[Coordinate-based object records]

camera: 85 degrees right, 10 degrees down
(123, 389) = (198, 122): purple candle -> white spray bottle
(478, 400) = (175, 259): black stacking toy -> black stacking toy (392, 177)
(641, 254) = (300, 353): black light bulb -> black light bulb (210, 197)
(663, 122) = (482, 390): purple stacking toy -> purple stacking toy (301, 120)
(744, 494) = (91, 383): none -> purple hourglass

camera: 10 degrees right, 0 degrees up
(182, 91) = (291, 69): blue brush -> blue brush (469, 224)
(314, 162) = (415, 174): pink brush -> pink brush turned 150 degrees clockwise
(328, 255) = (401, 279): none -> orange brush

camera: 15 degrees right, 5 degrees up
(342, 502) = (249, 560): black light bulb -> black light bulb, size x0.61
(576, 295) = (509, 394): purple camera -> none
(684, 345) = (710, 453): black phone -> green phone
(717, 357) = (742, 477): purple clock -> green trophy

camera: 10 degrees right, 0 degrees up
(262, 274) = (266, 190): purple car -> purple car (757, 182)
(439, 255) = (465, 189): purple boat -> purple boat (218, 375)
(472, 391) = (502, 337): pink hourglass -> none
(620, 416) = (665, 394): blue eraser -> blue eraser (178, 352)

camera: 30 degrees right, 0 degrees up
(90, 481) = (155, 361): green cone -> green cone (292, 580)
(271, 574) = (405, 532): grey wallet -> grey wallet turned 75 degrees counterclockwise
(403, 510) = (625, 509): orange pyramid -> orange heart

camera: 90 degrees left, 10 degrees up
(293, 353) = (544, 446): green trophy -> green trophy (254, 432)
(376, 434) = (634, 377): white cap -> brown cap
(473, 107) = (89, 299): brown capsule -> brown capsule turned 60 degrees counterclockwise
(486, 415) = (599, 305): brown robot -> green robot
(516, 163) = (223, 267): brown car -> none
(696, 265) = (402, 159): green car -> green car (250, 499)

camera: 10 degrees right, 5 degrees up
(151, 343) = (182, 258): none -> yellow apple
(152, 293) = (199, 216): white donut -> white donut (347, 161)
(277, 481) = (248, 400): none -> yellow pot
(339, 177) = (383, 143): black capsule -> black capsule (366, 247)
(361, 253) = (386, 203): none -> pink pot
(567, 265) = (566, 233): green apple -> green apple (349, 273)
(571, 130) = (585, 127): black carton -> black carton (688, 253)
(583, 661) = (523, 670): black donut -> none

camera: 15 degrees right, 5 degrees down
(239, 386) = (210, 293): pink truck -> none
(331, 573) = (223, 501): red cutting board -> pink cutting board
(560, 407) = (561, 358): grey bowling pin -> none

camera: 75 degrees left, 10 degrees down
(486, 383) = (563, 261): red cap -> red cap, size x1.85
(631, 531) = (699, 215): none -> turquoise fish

> _Your assignment_
Copy out the lines of the records above in which the string "degrees" appears.

> _Response to the exercise_
camera: 85 degrees right, 10 degrees down
camera: 10 degrees right, 0 degrees up
(314, 162) = (415, 174): pink brush -> pink brush turned 150 degrees clockwise
camera: 15 degrees right, 5 degrees up
camera: 10 degrees right, 0 degrees up
camera: 30 degrees right, 0 degrees up
(271, 574) = (405, 532): grey wallet -> grey wallet turned 75 degrees counterclockwise
camera: 90 degrees left, 10 degrees up
(473, 107) = (89, 299): brown capsule -> brown capsule turned 60 degrees counterclockwise
camera: 10 degrees right, 5 degrees up
camera: 15 degrees right, 5 degrees down
camera: 75 degrees left, 10 degrees down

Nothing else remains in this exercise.